═════ EXTRACTED DATA
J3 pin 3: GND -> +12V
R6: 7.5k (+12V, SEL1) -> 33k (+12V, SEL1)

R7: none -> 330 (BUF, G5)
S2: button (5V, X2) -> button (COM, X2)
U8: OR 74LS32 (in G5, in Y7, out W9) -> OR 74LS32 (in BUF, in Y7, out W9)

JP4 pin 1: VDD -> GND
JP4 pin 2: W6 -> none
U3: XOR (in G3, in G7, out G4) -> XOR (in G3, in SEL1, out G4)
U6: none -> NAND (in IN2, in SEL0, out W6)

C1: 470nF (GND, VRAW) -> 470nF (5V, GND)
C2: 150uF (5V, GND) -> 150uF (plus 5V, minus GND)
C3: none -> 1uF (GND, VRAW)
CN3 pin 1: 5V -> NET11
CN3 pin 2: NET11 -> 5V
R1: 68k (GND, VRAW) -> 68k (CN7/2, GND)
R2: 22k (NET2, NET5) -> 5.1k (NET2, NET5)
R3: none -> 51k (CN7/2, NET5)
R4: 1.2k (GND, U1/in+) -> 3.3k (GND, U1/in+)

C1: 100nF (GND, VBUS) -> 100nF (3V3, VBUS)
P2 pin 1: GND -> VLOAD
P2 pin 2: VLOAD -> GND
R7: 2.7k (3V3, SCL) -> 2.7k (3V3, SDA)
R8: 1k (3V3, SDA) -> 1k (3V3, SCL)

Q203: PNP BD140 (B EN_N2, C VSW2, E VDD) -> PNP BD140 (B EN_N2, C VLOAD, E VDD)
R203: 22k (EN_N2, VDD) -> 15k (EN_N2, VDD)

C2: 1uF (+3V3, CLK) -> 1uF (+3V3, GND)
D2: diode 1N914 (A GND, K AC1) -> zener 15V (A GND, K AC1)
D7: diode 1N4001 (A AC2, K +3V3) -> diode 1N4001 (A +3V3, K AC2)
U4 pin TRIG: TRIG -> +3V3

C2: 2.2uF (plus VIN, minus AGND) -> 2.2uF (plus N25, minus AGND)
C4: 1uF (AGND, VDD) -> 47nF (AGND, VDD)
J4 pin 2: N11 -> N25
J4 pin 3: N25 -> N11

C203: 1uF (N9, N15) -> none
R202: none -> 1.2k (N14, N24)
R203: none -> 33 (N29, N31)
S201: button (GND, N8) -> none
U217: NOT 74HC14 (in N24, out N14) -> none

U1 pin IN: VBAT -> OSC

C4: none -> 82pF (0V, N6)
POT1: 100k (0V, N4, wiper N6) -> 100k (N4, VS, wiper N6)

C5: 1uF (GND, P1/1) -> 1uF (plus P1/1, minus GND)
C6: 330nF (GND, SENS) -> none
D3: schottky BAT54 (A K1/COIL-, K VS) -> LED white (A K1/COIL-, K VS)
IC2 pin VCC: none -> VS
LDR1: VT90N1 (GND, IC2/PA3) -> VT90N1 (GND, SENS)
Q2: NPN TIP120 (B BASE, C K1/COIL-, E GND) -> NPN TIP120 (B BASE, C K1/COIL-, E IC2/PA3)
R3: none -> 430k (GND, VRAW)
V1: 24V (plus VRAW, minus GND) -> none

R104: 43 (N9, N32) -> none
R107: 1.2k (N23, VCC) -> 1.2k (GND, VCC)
══════════
EXERCISE OBJECTIVE — Take the listing above and write it out again exactly.

ANSWER TO THIS PROBLEM —
J3 pin 3: GND -> +12V
R6: 7.5k (+12V, SEL1) -> 33k (+12V, SEL1)

R7: none -> 330 (BUF, G5)
S2: button (5V, X2) -> button (COM, X2)
U8: OR 74LS32 (in G5, in Y7, out W9) -> OR 74LS32 (in BUF, in Y7, out W9)

JP4 pin 1: VDD -> GND
JP4 pin 2: W6 -> none
U3: XOR (in G3, in G7, out G4) -> XOR (in G3, in SEL1, out G4)
U6: none -> NAND (in IN2, in SEL0, out W6)

C1: 470nF (GND, VRAW) -> 470nF (5V, GND)
C2: 150uF (5V, GND) -> 150uF (plus 5V, minus GND)
C3: none -> 1uF (GND, VRAW)
CN3 pin 1: 5V -> NET11
CN3 pin 2: NET11 -> 5V
R1: 68k (GND, VRAW) -> 68k (CN7/2, GND)
R2: 22k (NET2, NET5) -> 5.1k (NET2, NET5)
R3: none -> 51k (CN7/2, NET5)
R4: 1.2k (GND, U1/in+) -> 3.3k (GND, U1/in+)

C1: 100nF (GND, VBUS) -> 100nF (3V3, VBUS)
P2 pin 1: GND -> VLOAD
P2 pin 2: VLOAD -> GND
R7: 2.7k (3V3, SCL) -> 2.7k (3V3, SDA)
R8: 1k (3V3, SDA) -> 1k (3V3, SCL)

Q203: PNP BD140 (B EN_N2, C VSW2, E VDD) -> PNP BD140 (B EN_N2, C VLOAD, E VDD)
R203: 22k (EN_N2, VDD) -> 15k (EN_N2, VDD)

C2: 1uF (+3V3, CLK) -> 1uF (+3V3, GND)
D2: diode 1N914 (A GND, K AC1) -> zener 15V (A GND, K AC1)
D7: diode 1N4001 (A AC2, K +3V3) -> diode 1N4001 (A +3V3, K AC2)
U4 pin TRIG: TRIG -> +3V3

C2: 2.2uF (plus VIN, minus AGND) -> 2.2uF (plus N25, minus AGND)
C4: 1uF (AGND, VDD) -> 47nF (AGND, VDD)
J4 pin 2: N11 -> N25
J4 pin 3: N25 -> N11

C203: 1uF (N9, N15) -> none
R202: none -> 1.2k (N14, N24)
R203: none -> 33 (N29, N31)
S201: button (GND, N8) -> none
U217: NOT 74HC14 (in N24, out N14) -> none

U1 pin IN: VBAT -> OSC

C4: none -> 82pF (0V, N6)
POT1: 100k (0V, N4, wiper N6) -> 100k (N4, VS, wiper N6)

C5: 1uF (GND, P1/1) -> 1uF (plus P1/1, minus GND)
C6: 330nF (GND, SENS) -> none
D3: schottky BAT54 (A K1/COIL-, K VS) -> LED white (A K1/COIL-, K VS)
IC2 pin VCC: none -> VS
LDR1: VT90N1 (GND, IC2/PA3) -> VT90N1 (GND, SENS)
Q2: NPN TIP120 (B BASE, C K1/COIL-, E GND) -> NPN TIP120 (B BASE, C K1/COIL-, E IC2/PA3)
R3: none -> 430k (GND, VRAW)
V1: 24V (plus VRAW, minus GND) -> none

R104: 43 (N9, N32) -> none
R107: 1.2k (N23, VCC) -> 1.2k (GND, VCC)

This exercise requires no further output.